Records provided:
☆ ☆ ☆
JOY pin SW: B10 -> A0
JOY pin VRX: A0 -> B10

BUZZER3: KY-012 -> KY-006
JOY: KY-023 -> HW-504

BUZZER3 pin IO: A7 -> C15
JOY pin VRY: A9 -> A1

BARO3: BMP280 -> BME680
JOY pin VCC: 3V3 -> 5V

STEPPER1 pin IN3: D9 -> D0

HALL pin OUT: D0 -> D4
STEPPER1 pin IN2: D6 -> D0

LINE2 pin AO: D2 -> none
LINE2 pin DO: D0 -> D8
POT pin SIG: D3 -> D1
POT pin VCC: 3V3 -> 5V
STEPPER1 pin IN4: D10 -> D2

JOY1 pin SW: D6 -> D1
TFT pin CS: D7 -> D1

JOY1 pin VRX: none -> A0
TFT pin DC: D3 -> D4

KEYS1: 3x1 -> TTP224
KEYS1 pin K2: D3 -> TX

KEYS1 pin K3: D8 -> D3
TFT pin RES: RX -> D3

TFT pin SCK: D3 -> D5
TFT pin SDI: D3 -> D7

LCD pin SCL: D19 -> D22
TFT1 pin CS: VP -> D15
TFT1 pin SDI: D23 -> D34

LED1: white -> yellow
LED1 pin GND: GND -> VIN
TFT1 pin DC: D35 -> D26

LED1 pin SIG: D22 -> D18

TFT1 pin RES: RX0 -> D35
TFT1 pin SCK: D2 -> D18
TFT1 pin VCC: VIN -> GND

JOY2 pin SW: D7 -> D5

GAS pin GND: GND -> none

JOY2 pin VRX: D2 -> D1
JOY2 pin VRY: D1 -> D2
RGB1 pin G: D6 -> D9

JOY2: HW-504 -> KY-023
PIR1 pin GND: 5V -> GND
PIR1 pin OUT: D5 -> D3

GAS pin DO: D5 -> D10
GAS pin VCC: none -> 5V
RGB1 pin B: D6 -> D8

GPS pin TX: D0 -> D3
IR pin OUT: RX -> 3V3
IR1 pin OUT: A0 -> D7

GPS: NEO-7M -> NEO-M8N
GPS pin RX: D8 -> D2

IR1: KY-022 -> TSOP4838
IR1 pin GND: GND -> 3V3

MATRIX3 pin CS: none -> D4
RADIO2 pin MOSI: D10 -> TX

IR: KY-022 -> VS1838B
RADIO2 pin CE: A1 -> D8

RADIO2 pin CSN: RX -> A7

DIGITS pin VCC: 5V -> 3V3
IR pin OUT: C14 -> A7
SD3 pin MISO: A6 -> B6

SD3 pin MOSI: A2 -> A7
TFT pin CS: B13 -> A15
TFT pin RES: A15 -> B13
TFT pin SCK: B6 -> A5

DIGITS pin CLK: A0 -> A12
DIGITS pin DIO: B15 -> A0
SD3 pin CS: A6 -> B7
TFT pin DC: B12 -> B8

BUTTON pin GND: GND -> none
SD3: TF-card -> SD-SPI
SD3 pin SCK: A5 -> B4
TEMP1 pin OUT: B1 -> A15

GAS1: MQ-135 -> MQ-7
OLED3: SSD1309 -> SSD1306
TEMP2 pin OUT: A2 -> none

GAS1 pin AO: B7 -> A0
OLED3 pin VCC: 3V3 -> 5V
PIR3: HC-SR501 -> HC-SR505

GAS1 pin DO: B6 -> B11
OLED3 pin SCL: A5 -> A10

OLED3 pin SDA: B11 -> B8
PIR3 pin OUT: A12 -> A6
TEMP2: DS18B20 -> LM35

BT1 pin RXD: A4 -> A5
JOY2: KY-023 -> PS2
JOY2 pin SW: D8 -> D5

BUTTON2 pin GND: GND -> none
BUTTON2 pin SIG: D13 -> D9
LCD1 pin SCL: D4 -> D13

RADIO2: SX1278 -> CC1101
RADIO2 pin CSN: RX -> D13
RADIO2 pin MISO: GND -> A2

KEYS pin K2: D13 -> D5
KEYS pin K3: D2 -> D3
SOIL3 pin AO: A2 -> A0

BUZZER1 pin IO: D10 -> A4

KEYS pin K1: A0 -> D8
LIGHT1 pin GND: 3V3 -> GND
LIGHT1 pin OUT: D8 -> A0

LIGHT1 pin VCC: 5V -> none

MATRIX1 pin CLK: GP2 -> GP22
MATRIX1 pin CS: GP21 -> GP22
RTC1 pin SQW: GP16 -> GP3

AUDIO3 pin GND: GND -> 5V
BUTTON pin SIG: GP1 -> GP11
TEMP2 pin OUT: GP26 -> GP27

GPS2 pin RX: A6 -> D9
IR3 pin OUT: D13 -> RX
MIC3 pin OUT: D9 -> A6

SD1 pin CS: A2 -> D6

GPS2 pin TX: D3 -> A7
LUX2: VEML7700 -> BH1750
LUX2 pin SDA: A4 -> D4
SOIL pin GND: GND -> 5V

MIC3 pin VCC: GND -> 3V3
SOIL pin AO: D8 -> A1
☆ ☆ ☆
Instructions to follow: Pick out and copy the lines of the entries that hold the string "DIGITS".

Completed task:
DIGITS pin VCC: 5V -> 3V3
DIGITS pin CLK: A0 -> A12
DIGITS pin DIO: B15 -> A0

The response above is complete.